> **Colored object counts**:
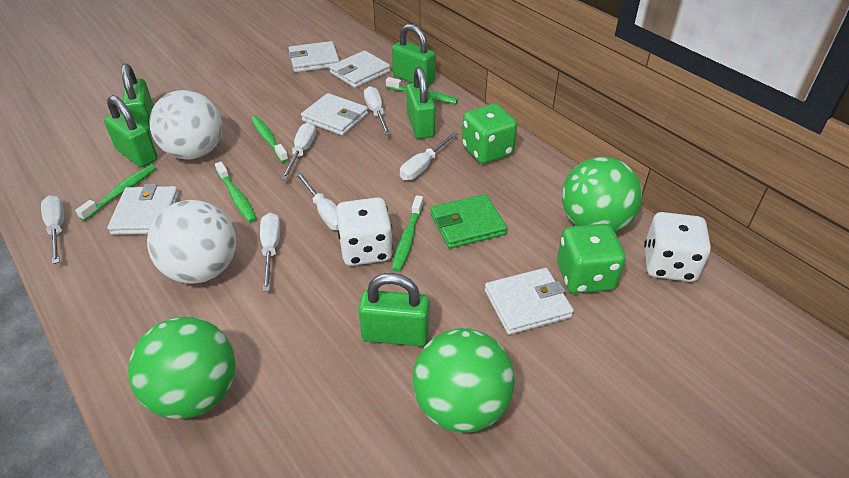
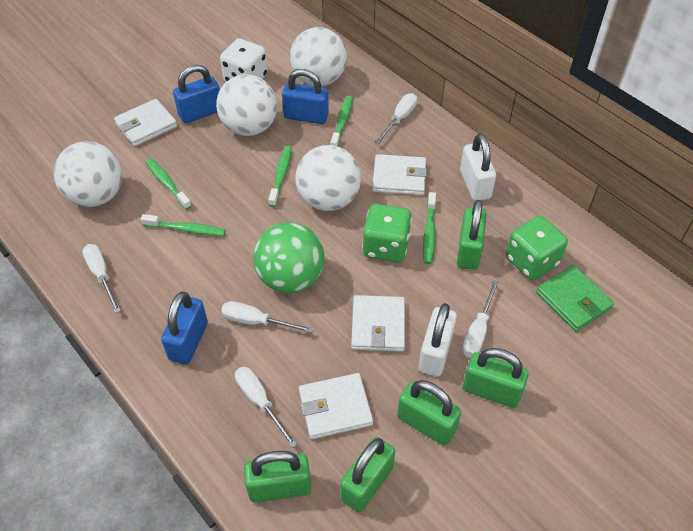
blue padlock: none = 0 -> [161,292,208,365] [173,65,220,123] [282,69,329,124] = 3
green ball: [128,317,236,419] [412,328,515,433] [562,157,642,232] = 3 -> [253,222,325,293] = 1
white ball: [147,200,236,284] [149,90,222,159] = 2 -> [54,141,123,207] [216,74,277,136] [290,27,347,86] [295,145,361,211] = 4
white dice: [336,197,393,266] [644,212,711,282] = 2 -> [220,39,268,82] = 1
white padlock: none = 0 -> [419,303,457,377] [460,134,496,201] = 2
white screwdriver: [41,195,64,264] [260,213,280,292] [281,122,316,180] [295,172,338,230] [364,86,391,135] [400,132,458,180] = 6 -> [82,244,121,313] [221,301,313,333] [235,367,297,448] [375,93,417,143] [462,280,499,358] = 5
white wallet: [107,184,179,235] [289,41,339,72] [301,93,368,135] [329,50,390,88] [485,268,574,335] = 5 -> [114,99,177,146] [299,373,373,439] [351,295,405,352] [372,154,427,195] = 4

> **TASK REQUIREMENTS**:
Write out the data precisely as given, excluding the pictures.

> **WRITTEN ANSWER**:
blue padlock: none = 0 -> [161,292,208,365] [173,65,220,123] [282,69,329,124] = 3
green ball: [128,317,236,419] [412,328,515,433] [562,157,642,232] = 3 -> [253,222,325,293] = 1
white ball: [147,200,236,284] [149,90,222,159] = 2 -> [54,141,123,207] [216,74,277,136] [290,27,347,86] [295,145,361,211] = 4
white dice: [336,197,393,266] [644,212,711,282] = 2 -> [220,39,268,82] = 1
white padlock: none = 0 -> [419,303,457,377] [460,134,496,201] = 2
white screwdriver: [41,195,64,264] [260,213,280,292] [281,122,316,180] [295,172,338,230] [364,86,391,135] [400,132,458,180] = 6 -> [82,244,121,313] [221,301,313,333] [235,367,297,448] [375,93,417,143] [462,280,499,358] = 5
white wallet: [107,184,179,235] [289,41,339,72] [301,93,368,135] [329,50,390,88] [485,268,574,335] = 5 -> [114,99,177,146] [299,373,373,439] [351,295,405,352] [372,154,427,195] = 4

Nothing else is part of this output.